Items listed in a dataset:
··········

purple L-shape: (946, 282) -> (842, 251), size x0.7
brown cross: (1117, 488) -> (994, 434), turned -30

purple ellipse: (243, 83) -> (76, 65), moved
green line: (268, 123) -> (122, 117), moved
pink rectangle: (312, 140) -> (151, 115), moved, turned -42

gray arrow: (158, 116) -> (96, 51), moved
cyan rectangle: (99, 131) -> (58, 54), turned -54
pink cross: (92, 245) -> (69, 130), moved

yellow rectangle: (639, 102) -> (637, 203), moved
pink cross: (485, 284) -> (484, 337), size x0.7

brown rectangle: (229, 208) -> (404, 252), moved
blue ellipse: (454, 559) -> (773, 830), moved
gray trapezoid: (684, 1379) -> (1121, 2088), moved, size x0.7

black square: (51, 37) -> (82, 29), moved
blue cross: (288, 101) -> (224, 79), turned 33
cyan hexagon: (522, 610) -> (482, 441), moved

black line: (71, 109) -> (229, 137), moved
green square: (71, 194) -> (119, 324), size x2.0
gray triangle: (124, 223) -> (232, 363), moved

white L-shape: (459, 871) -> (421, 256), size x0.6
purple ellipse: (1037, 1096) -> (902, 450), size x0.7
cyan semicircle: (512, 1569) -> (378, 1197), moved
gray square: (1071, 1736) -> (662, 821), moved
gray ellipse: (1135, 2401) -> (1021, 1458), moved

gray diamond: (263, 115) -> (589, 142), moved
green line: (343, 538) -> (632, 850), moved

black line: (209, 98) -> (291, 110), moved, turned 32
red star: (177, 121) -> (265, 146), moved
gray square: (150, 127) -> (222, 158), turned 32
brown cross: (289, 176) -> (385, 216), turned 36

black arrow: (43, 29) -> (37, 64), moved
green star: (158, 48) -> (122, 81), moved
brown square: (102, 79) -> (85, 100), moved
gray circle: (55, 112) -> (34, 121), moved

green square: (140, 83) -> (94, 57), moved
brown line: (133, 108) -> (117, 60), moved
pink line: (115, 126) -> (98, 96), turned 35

··········

Please report every line of the records above that contains the word "cross".

brown cross: (1117, 488) -> (994, 434), turned -30
pink cross: (92, 245) -> (69, 130), moved
pink cross: (485, 284) -> (484, 337), size x0.7
blue cross: (288, 101) -> (224, 79), turned 33
brown cross: (289, 176) -> (385, 216), turned 36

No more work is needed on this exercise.